#### Problem details
Every entry, start to finish, should be printed verbatim without pictures.

#### Task data
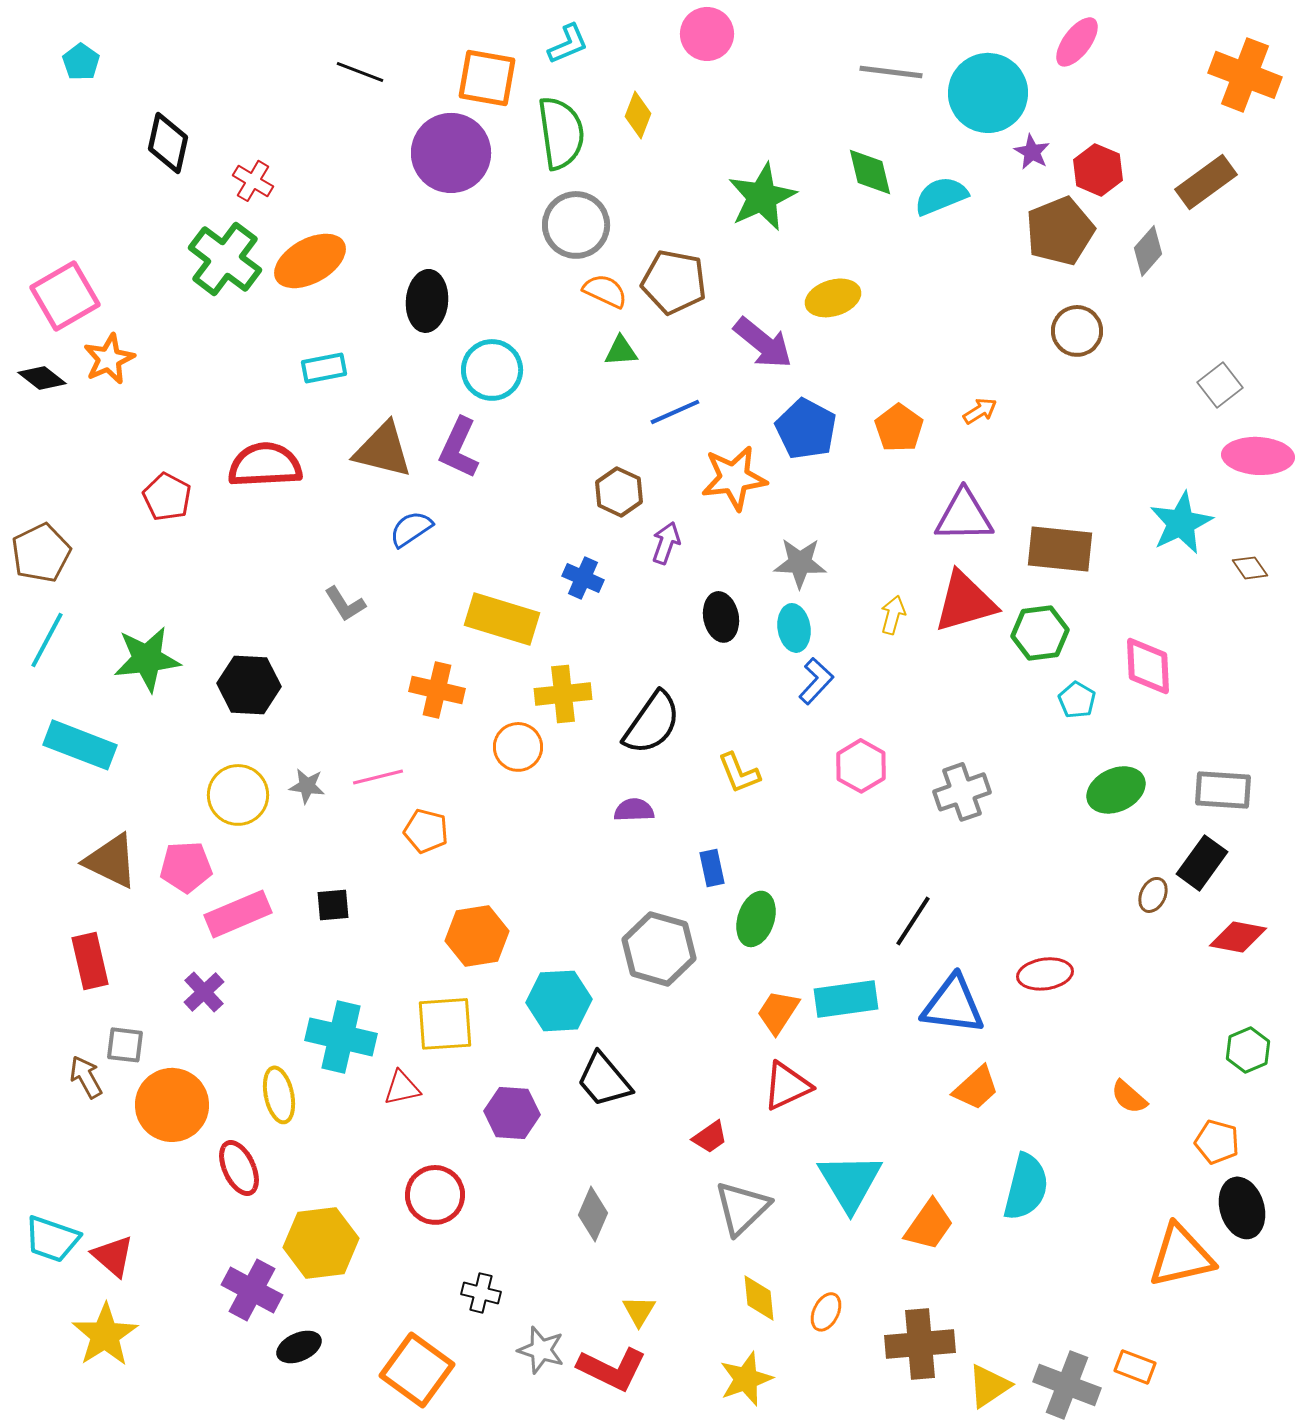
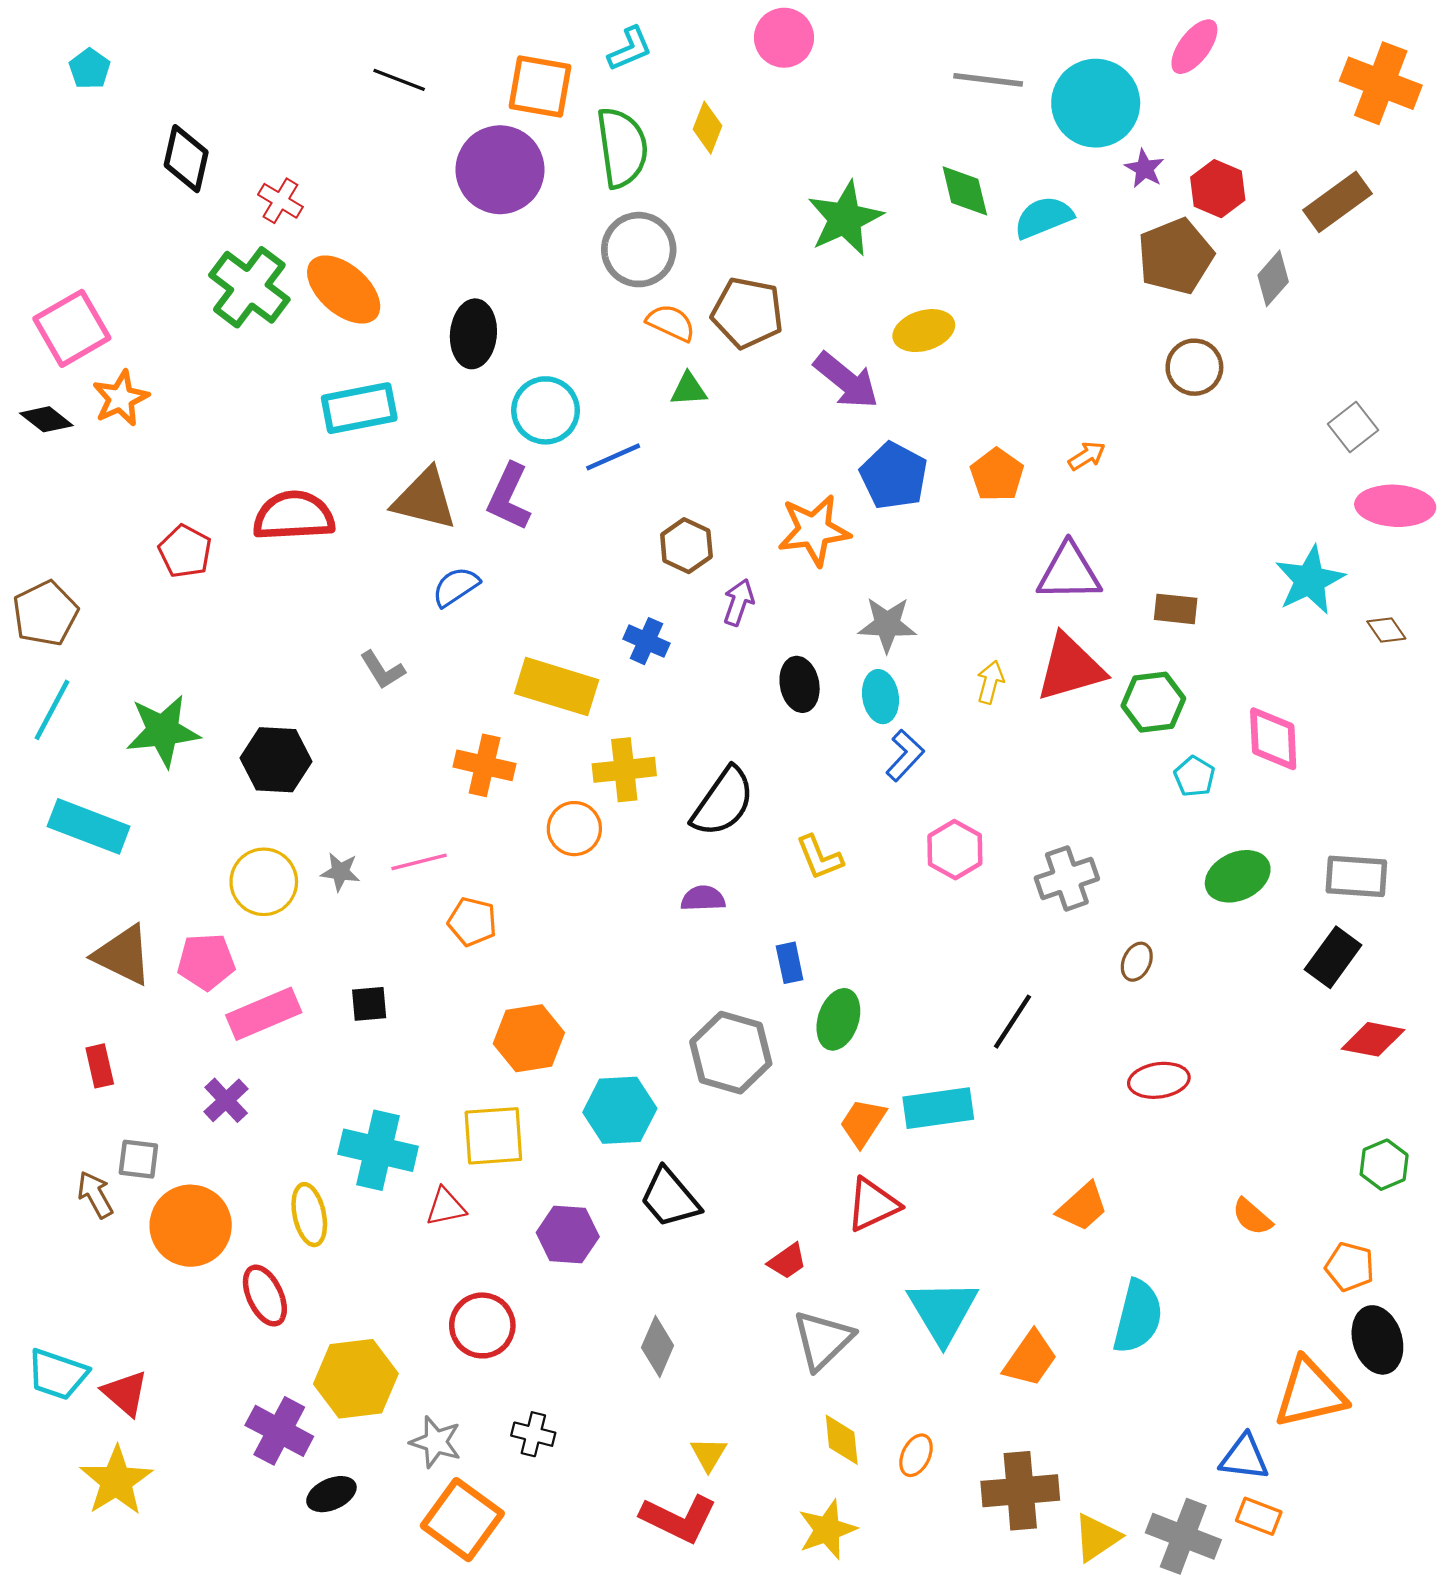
orange ellipse: (310, 261) -> (344, 289), turned 70
cyan rectangle: (324, 368) -> (359, 408), size x1.5
blue line: (675, 412) -> (613, 457), moved
brown rectangle: (1060, 549) -> (1176, 609), size x0.6
brown ellipse: (1153, 895) -> (1137, 962), moved
red rectangle: (90, 961) -> (100, 1066), size x0.7
blue triangle: (953, 1005) -> (1244, 1457), moved, size x0.7
gray star: (541, 1350) -> (436, 1442), moved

#### Task output
orange ellipse: (310, 261) -> (344, 289), turned 70
cyan rectangle: (324, 368) -> (359, 408), size x1.5
blue line: (675, 412) -> (613, 457), moved
brown rectangle: (1060, 549) -> (1176, 609), size x0.6
brown ellipse: (1153, 895) -> (1137, 962), moved
red rectangle: (90, 961) -> (100, 1066), size x0.7
blue triangle: (953, 1005) -> (1244, 1457), moved, size x0.7
gray star: (541, 1350) -> (436, 1442), moved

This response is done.